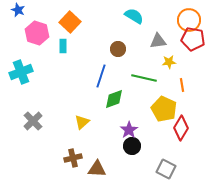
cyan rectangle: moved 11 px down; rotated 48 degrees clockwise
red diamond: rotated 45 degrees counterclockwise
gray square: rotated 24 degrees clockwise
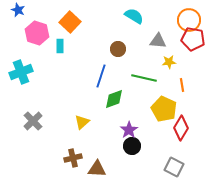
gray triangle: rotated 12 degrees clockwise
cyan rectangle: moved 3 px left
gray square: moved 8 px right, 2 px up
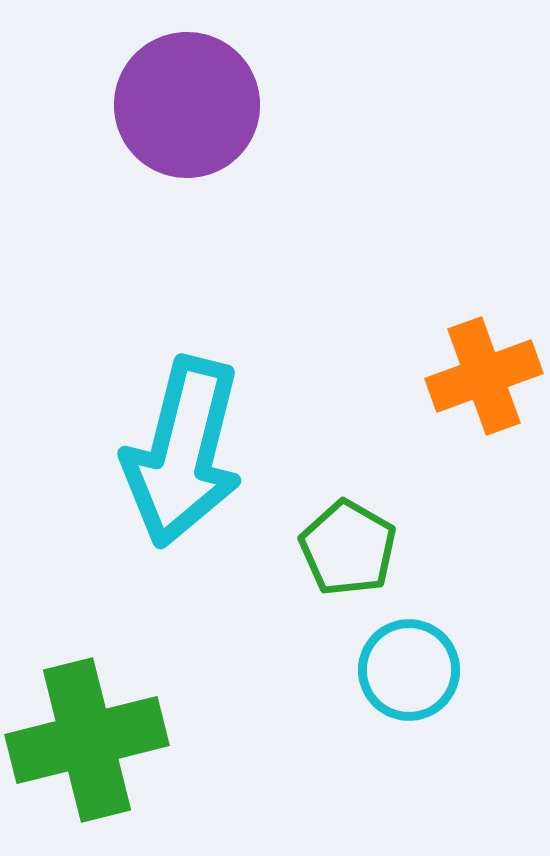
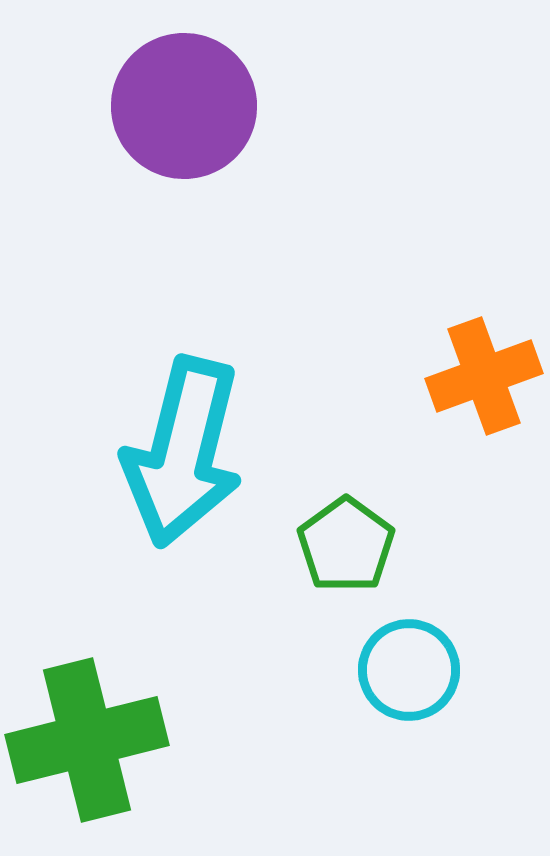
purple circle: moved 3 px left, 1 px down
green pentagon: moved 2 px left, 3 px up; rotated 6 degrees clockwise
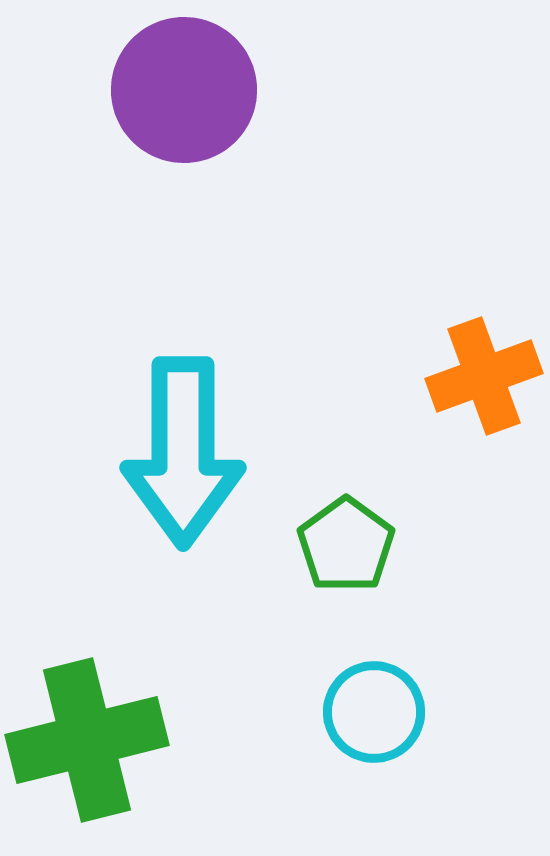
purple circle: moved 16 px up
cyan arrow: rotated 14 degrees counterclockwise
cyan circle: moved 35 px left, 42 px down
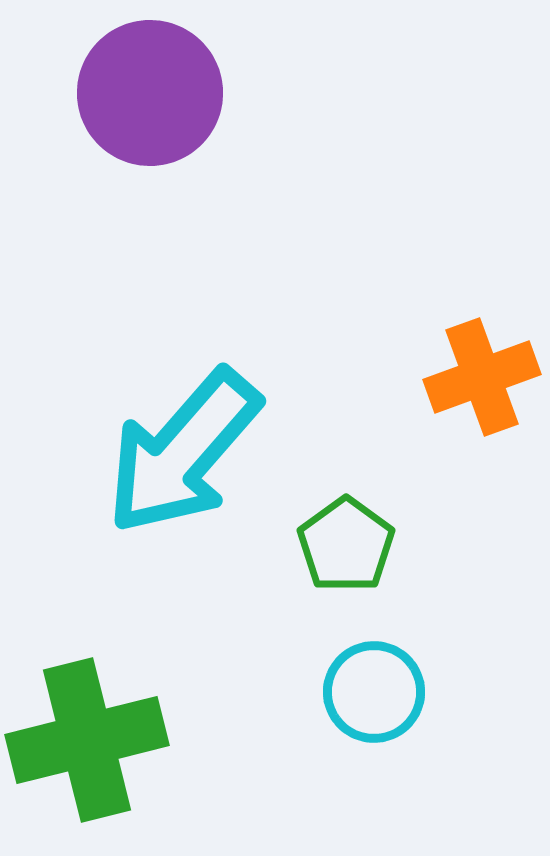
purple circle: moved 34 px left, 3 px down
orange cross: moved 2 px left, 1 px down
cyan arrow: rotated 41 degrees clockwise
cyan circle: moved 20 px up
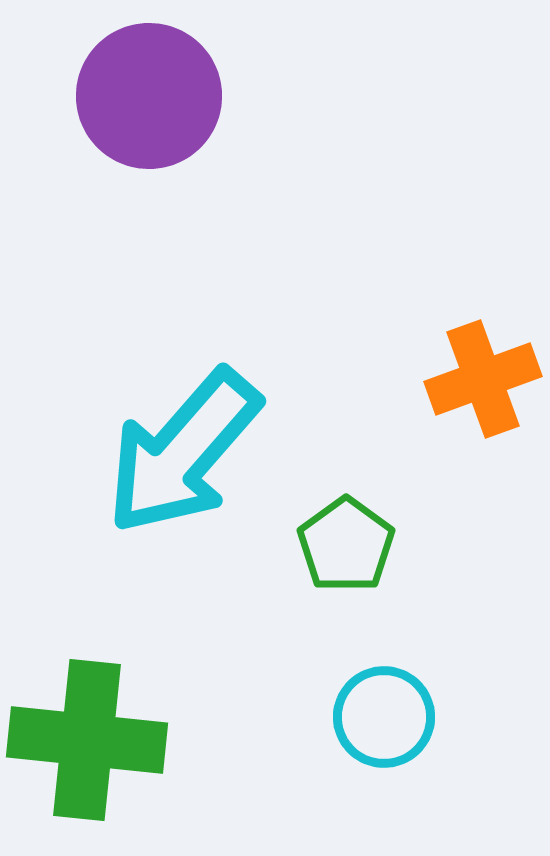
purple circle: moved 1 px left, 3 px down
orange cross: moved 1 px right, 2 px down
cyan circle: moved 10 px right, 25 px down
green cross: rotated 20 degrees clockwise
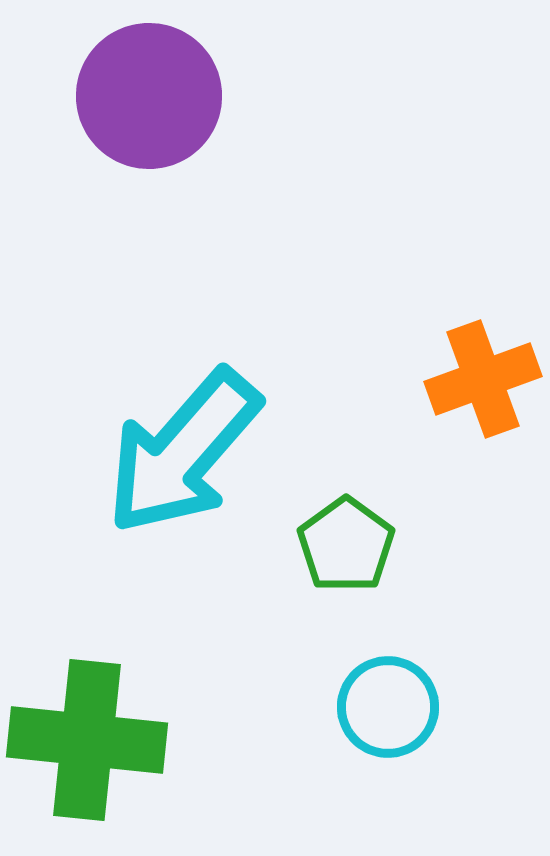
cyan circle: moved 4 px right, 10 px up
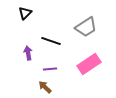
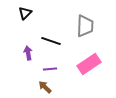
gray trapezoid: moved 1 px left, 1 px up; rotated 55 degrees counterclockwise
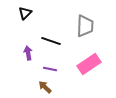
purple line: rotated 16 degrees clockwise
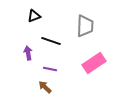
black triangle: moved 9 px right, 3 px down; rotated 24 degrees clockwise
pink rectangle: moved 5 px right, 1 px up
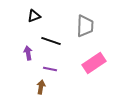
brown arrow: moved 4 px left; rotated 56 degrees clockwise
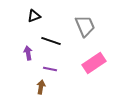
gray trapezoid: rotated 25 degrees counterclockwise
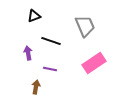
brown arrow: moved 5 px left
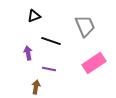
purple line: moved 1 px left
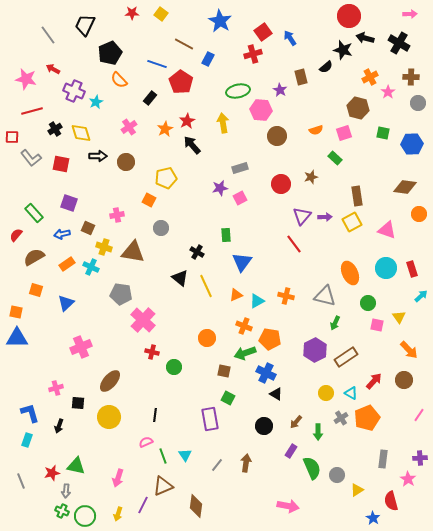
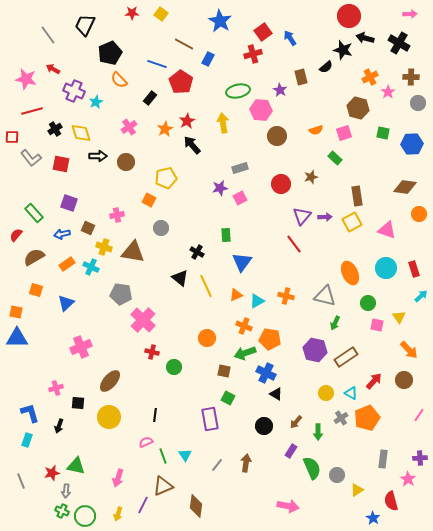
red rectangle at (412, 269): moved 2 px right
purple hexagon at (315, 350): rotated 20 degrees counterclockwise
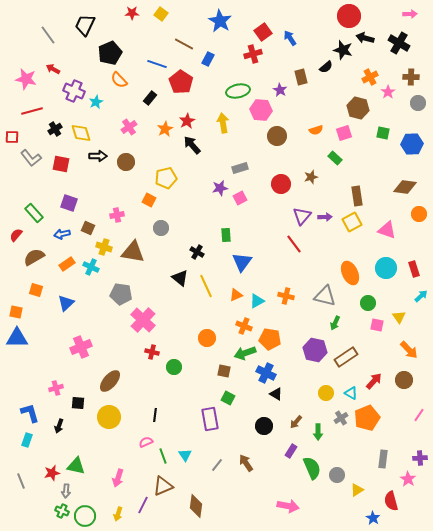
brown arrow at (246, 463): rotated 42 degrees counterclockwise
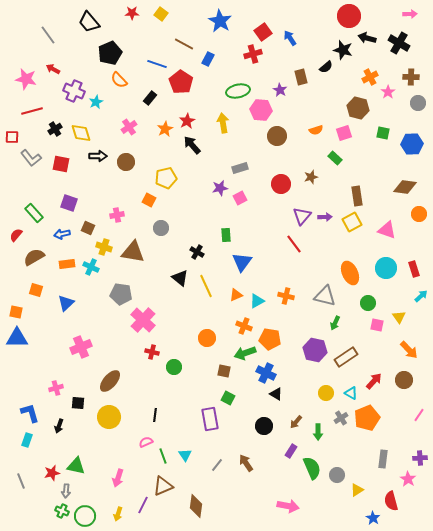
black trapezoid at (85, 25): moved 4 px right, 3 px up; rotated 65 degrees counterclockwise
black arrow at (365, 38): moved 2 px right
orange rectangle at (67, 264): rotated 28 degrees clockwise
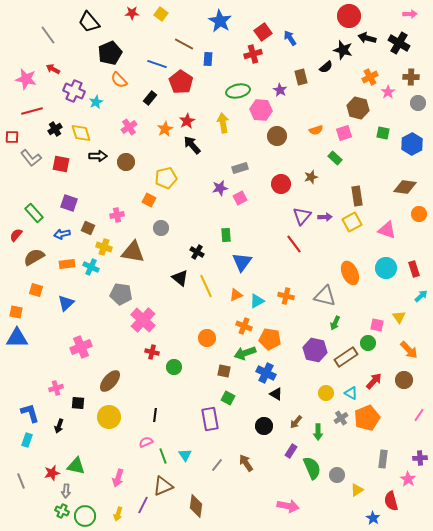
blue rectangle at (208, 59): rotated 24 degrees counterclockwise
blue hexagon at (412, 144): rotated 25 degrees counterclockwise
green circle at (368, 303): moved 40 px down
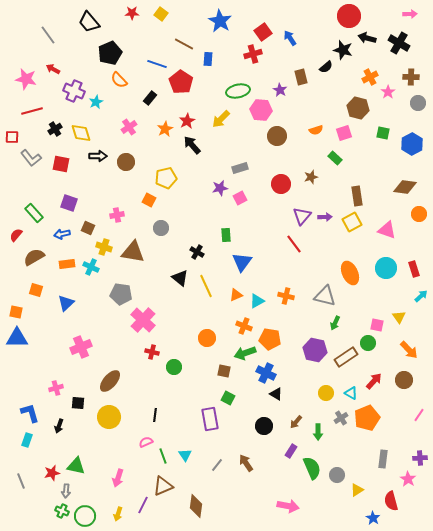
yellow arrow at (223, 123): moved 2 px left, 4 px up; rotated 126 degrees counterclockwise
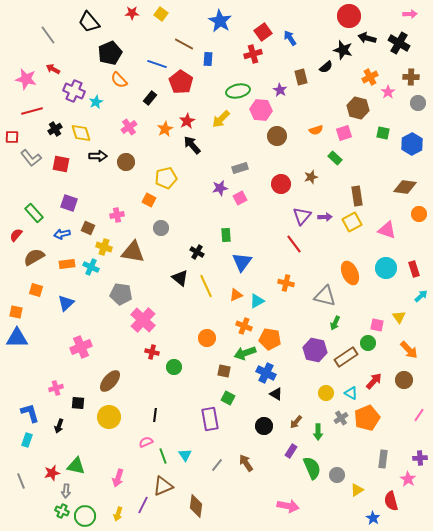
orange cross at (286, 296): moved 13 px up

— What the task requires —
Could you write out all the records above again, swapping "purple circle" for "violet circle" everywhere it occurs and leaving everything else unchanged? Omit the picture lines from your answer.

— Exercise response —
cyan rectangle: moved 11 px down; rotated 48 degrees clockwise
red diamond: rotated 45 degrees counterclockwise
gray square: rotated 24 degrees clockwise
gray triangle: rotated 12 degrees clockwise
cyan rectangle: moved 3 px left
gray square: moved 8 px right, 2 px up
violet circle: moved 3 px left, 1 px down
green pentagon: moved 2 px left, 3 px up; rotated 6 degrees clockwise
violet circle: moved 16 px up
cyan arrow: rotated 14 degrees counterclockwise
cyan circle: moved 35 px left, 42 px down
violet circle: moved 34 px left, 3 px down
orange cross: moved 2 px left, 1 px down
cyan arrow: rotated 41 degrees clockwise
cyan circle: moved 20 px up
violet circle: moved 1 px left, 3 px down
orange cross: moved 1 px right, 2 px down
cyan circle: moved 10 px right, 25 px down
green cross: rotated 20 degrees clockwise
cyan circle: moved 4 px right, 10 px up
gray trapezoid: moved 1 px left, 1 px up; rotated 55 degrees counterclockwise
purple line: rotated 16 degrees clockwise
black triangle: moved 9 px right, 3 px down; rotated 24 degrees clockwise
pink rectangle: moved 5 px right, 1 px up
brown arrow: moved 4 px left; rotated 56 degrees clockwise
gray trapezoid: rotated 25 degrees counterclockwise
brown arrow: moved 5 px left
purple line: moved 1 px left
red rectangle at (412, 269): moved 2 px right
purple hexagon at (315, 350): rotated 20 degrees counterclockwise
brown arrow at (246, 463): rotated 42 degrees counterclockwise
black trapezoid at (85, 25): moved 4 px right, 3 px up; rotated 65 degrees counterclockwise
black arrow at (365, 38): moved 2 px right
orange rectangle at (67, 264): rotated 28 degrees clockwise
blue rectangle at (208, 59): rotated 24 degrees counterclockwise
blue hexagon at (412, 144): rotated 25 degrees counterclockwise
green circle at (368, 303): moved 40 px down
yellow arrow at (223, 123): moved 2 px left, 4 px up; rotated 126 degrees counterclockwise
orange cross at (286, 296): moved 13 px up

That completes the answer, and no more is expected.